Exercise aim: Somewhere below are a line with "blue donut [213,150,272,192]" and a later line with "green cactus [456,136,512,218]". Output exactly those lines and all lines between them.

Material shown: Begin

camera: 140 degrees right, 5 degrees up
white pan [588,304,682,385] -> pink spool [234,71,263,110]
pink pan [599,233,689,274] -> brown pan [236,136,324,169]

Material shown: End
Material shown: Begin

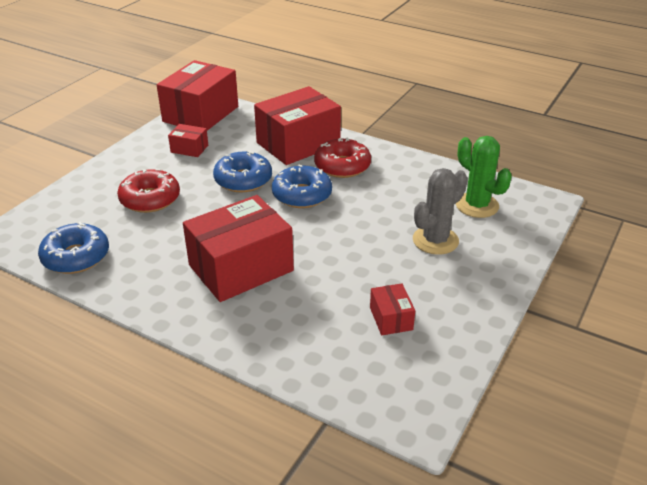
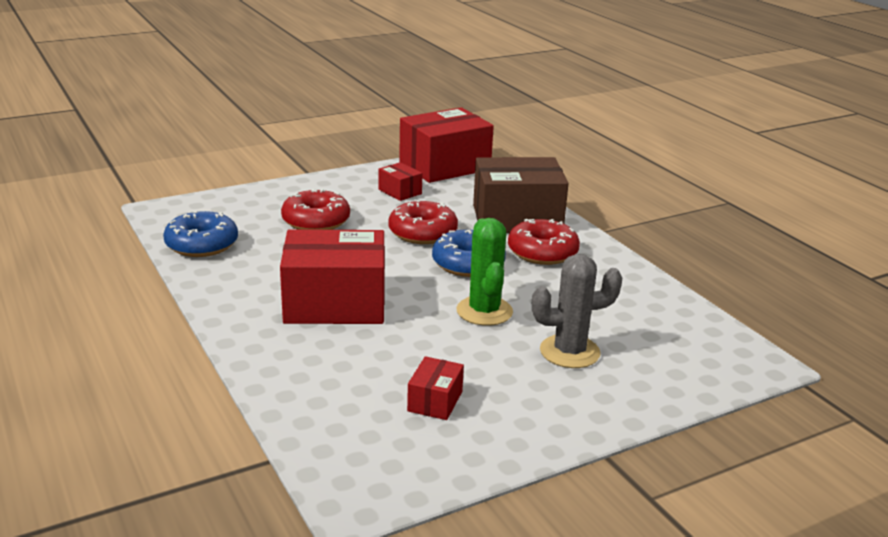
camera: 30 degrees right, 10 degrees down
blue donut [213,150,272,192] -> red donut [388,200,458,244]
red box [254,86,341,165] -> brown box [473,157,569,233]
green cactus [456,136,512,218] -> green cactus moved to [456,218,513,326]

Material shown: End

Response area:
blue donut [213,150,272,192] -> red donut [388,200,458,244]
red box [254,86,341,165] -> brown box [473,157,569,233]
green cactus [456,136,512,218] -> green cactus moved to [456,218,513,326]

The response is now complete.